PROBLEM REQUIREMENTS: Below are the records; restate word for word the lines from the first through the one containing "L1: 220uH (BUF, LINE) -> 1.5mH (BUF, LINE)", and only those.

-- DATA SUPPLIED follows --

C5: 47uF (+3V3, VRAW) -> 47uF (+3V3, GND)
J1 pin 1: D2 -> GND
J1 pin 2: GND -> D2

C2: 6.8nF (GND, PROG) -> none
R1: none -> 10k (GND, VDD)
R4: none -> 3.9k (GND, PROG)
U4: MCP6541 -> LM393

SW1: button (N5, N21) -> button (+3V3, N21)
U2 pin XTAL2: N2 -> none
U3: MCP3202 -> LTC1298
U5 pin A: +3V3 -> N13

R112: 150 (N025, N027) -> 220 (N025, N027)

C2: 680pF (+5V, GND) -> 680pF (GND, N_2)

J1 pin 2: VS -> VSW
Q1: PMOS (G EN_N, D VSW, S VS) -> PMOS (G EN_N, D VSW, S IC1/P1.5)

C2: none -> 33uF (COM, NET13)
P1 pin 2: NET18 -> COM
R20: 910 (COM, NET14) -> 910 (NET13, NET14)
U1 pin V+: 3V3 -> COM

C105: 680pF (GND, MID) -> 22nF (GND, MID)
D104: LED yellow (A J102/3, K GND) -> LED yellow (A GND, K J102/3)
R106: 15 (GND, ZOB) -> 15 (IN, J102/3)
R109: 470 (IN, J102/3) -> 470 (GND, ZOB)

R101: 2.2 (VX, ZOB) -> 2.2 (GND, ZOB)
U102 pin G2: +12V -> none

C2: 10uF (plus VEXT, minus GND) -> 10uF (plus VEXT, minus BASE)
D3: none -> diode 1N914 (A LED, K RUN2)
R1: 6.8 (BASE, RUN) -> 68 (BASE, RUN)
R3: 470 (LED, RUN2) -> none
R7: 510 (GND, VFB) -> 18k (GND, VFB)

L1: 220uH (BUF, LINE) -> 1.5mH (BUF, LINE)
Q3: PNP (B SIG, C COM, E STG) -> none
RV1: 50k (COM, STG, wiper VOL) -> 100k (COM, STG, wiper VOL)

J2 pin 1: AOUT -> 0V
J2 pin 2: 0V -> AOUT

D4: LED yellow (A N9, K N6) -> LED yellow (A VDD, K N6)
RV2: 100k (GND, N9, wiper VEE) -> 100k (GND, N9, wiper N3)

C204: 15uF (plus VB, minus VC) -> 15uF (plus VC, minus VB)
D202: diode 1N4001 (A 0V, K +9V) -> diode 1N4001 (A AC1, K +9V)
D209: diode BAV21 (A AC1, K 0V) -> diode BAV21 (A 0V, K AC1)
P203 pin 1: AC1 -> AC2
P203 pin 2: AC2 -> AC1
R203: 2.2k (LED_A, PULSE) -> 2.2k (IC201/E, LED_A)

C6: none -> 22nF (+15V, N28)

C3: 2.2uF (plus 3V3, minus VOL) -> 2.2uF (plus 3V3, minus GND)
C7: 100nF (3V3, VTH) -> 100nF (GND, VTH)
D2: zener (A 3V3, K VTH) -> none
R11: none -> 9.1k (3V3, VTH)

-- DATA SUPPLIED concluded --

RESPONSE BOX:
C5: 47uF (+3V3, VRAW) -> 47uF (+3V3, GND)
J1 pin 1: D2 -> GND
J1 pin 2: GND -> D2

C2: 6.8nF (GND, PROG) -> none
R1: none -> 10k (GND, VDD)
R4: none -> 3.9k (GND, PROG)
U4: MCP6541 -> LM393

SW1: button (N5, N21) -> button (+3V3, N21)
U2 pin XTAL2: N2 -> none
U3: MCP3202 -> LTC1298
U5 pin A: +3V3 -> N13

R112: 150 (N025, N027) -> 220 (N025, N027)

C2: 680pF (+5V, GND) -> 680pF (GND, N_2)

J1 pin 2: VS -> VSW
Q1: PMOS (G EN_N, D VSW, S VS) -> PMOS (G EN_N, D VSW, S IC1/P1.5)

C2: none -> 33uF (COM, NET13)
P1 pin 2: NET18 -> COM
R20: 910 (COM, NET14) -> 910 (NET13, NET14)
U1 pin V+: 3V3 -> COM

C105: 680pF (GND, MID) -> 22nF (GND, MID)
D104: LED yellow (A J102/3, K GND) -> LED yellow (A GND, K J102/3)
R106: 15 (GND, ZOB) -> 15 (IN, J102/3)
R109: 470 (IN, J102/3) -> 470 (GND, ZOB)

R101: 2.2 (VX, ZOB) -> 2.2 (GND, ZOB)
U102 pin G2: +12V -> none

C2: 10uF (plus VEXT, minus GND) -> 10uF (plus VEXT, minus BASE)
D3: none -> diode 1N914 (A LED, K RUN2)
R1: 6.8 (BASE, RUN) -> 68 (BASE, RUN)
R3: 470 (LED, RUN2) -> none
R7: 510 (GND, VFB) -> 18k (GND, VFB)

L1: 220uH (BUF, LINE) -> 1.5mH (BUF, LINE)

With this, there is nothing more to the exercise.